Begin at the line containing "IC103 pin DVCC: none -> VA" and reproduce every line through the end of the entries below. Nothing else should appear.

Change detection outputs –
____

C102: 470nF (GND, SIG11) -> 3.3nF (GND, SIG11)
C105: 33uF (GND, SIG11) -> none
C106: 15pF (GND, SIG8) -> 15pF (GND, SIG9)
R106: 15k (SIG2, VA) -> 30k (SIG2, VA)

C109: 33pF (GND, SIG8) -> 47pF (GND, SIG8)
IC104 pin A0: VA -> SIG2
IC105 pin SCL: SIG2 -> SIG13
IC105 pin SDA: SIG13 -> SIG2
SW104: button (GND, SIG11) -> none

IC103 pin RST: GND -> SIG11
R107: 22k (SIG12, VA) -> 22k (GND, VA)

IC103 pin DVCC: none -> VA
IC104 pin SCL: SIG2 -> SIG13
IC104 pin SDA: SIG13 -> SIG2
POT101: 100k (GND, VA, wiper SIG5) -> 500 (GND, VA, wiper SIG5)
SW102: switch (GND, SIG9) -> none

____

TASK SOLUTION –
IC103 pin DVCC: none -> VA
IC104 pin SCL: SIG2 -> SIG13
IC104 pin SDA: SIG13 -> SIG2
POT101: 100k (GND, VA, wiper SIG5) -> 500 (GND, VA, wiper SIG5)
SW102: switch (GND, SIG9) -> none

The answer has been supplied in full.